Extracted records
Start
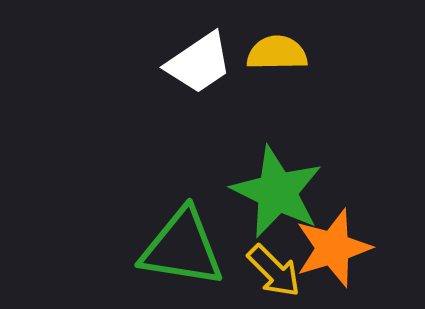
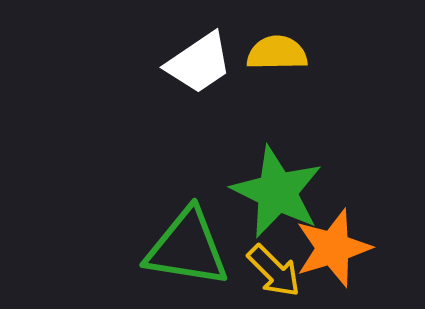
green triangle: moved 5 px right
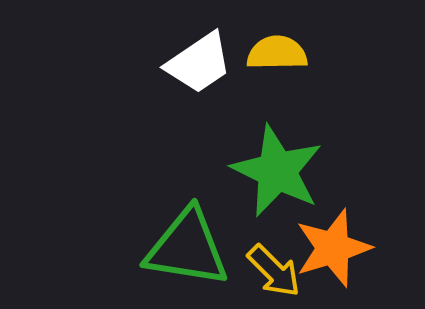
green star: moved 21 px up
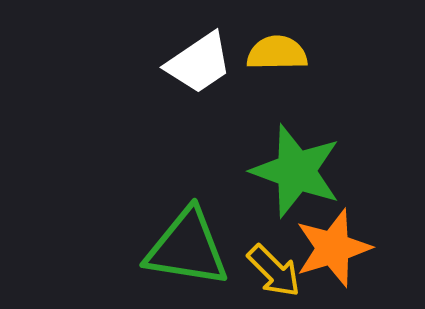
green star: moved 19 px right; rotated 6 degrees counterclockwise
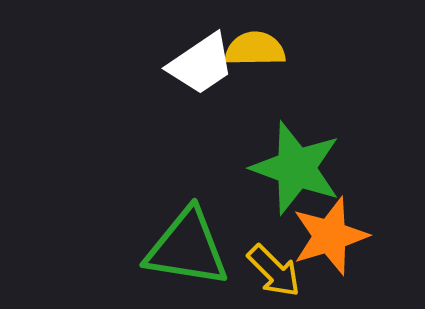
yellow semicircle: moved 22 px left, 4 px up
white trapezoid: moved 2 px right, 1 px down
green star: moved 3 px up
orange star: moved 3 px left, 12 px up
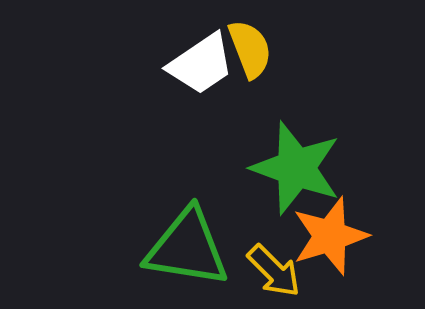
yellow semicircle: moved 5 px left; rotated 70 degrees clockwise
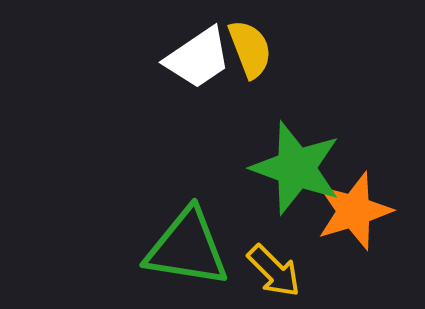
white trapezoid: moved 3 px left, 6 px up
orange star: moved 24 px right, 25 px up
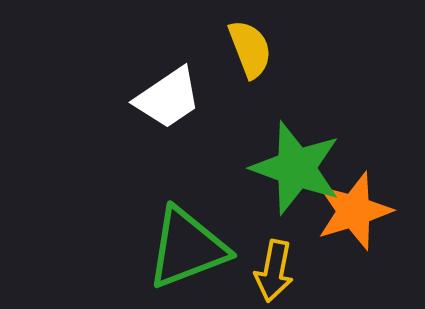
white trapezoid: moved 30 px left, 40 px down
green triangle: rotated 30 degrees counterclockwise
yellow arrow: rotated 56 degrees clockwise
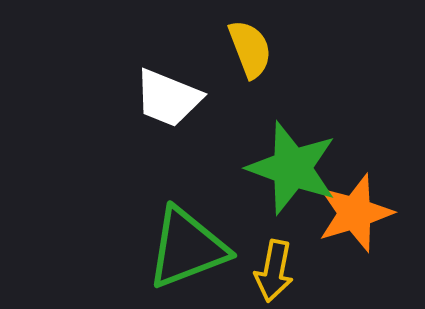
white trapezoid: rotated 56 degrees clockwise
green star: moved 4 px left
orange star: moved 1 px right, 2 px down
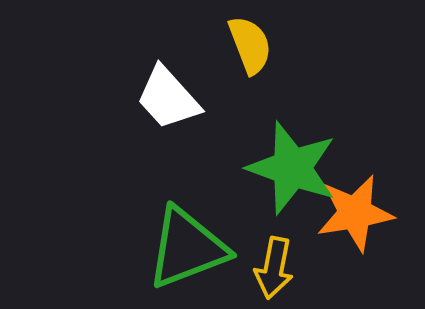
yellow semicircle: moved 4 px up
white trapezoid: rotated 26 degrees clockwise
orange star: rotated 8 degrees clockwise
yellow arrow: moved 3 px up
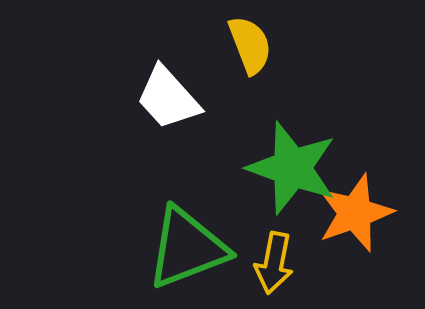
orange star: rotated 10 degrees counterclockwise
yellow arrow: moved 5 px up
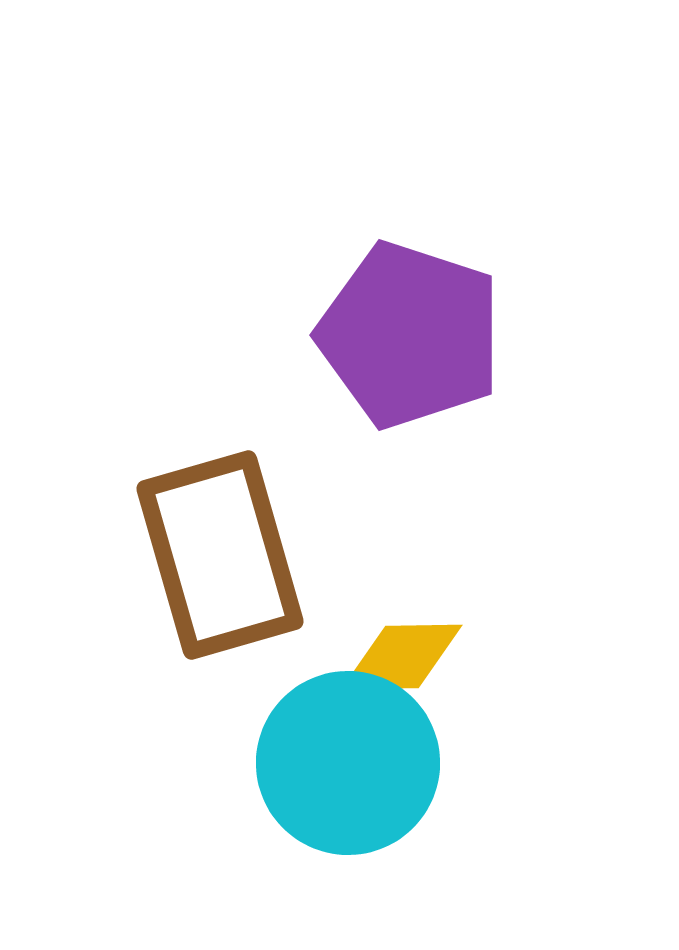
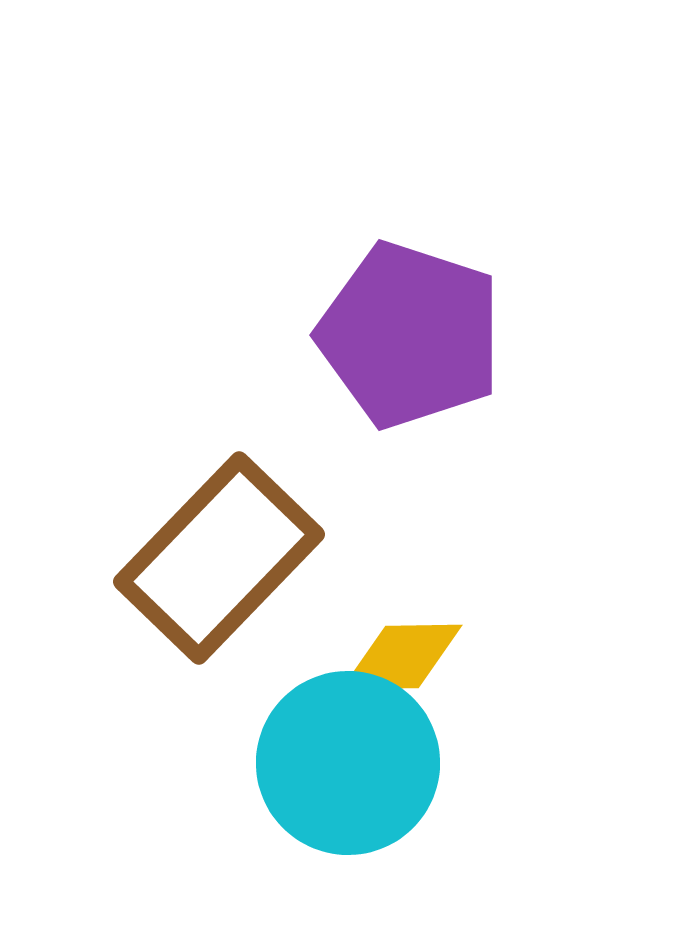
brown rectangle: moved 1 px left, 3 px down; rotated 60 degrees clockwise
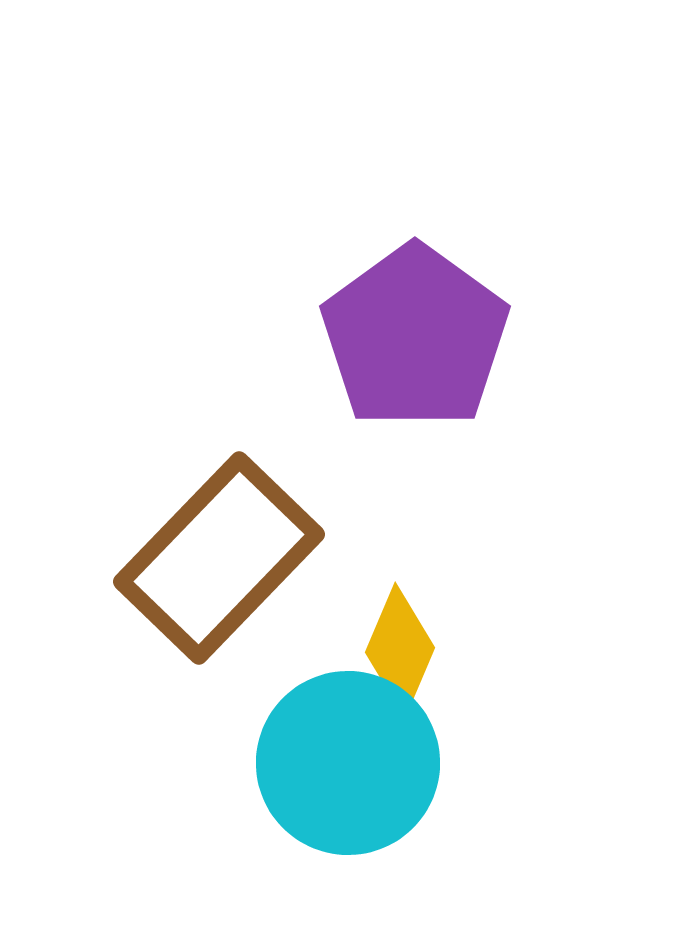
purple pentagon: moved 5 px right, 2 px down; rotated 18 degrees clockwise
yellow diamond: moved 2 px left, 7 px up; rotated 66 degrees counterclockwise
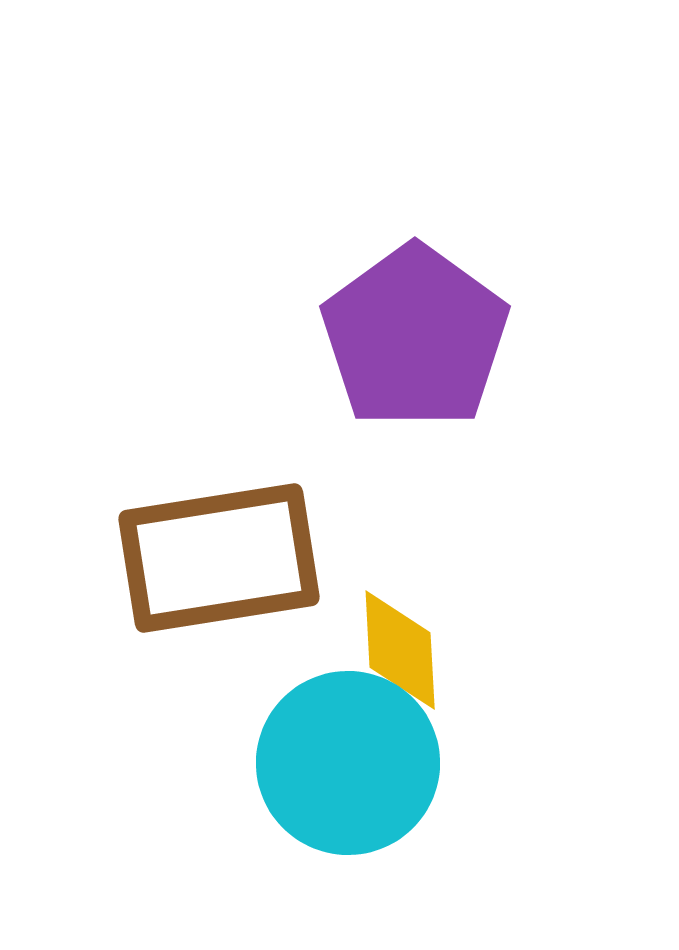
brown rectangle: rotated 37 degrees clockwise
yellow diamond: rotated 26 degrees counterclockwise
End
Copy every line of the listing verbatim, from the line containing "yellow semicircle: moved 5" through the final line, both included. Leave the pictures out.

**WRITTEN REPLY**:
yellow semicircle: moved 5 px left; rotated 70 degrees clockwise
white trapezoid: moved 3 px left, 6 px up
orange star: moved 24 px right, 25 px up
white trapezoid: moved 30 px left, 40 px down
green triangle: rotated 30 degrees counterclockwise
yellow arrow: rotated 56 degrees clockwise
white trapezoid: rotated 56 degrees clockwise
green star: moved 4 px left
orange star: moved 1 px right, 2 px down
yellow semicircle: moved 4 px up
white trapezoid: rotated 26 degrees clockwise
orange star: rotated 8 degrees clockwise
yellow arrow: moved 3 px up
orange star: rotated 10 degrees counterclockwise
yellow arrow: moved 5 px up
brown rectangle: moved 1 px left, 3 px down; rotated 60 degrees clockwise
purple pentagon: moved 5 px right, 2 px down; rotated 18 degrees clockwise
yellow diamond: moved 2 px left, 7 px up; rotated 66 degrees counterclockwise
brown rectangle: rotated 37 degrees clockwise
yellow diamond: rotated 26 degrees counterclockwise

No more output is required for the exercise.